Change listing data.
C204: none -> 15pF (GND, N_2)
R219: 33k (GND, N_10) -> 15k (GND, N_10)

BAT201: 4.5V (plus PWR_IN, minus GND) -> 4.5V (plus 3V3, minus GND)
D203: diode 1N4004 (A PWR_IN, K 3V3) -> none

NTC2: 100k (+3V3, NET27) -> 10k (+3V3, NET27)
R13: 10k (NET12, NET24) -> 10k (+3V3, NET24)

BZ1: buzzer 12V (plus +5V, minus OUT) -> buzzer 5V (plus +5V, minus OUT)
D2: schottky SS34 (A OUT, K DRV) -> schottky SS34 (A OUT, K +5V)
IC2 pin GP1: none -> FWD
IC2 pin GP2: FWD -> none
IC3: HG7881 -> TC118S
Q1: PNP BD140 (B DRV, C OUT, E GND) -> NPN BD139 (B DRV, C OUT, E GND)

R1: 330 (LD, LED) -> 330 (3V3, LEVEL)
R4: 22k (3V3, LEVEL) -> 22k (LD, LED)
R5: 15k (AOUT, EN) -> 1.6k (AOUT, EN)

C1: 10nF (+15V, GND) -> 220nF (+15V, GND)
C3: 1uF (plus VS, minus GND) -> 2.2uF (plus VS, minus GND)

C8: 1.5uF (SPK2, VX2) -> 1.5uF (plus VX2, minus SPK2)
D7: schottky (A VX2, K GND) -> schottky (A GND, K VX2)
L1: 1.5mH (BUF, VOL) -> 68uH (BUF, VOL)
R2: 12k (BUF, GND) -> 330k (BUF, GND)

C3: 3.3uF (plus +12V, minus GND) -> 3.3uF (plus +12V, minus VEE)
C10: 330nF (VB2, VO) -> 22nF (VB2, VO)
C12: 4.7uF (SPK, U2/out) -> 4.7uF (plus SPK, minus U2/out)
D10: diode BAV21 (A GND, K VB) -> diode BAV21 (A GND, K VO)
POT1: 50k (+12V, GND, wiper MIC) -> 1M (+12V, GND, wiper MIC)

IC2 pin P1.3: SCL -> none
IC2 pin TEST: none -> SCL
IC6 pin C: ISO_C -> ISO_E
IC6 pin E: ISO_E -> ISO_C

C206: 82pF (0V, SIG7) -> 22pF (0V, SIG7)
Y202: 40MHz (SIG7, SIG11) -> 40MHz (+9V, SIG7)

What is needed. In the entries above, tally the lines that hold the string "minus" and give only the count.

Solution to this problem. 6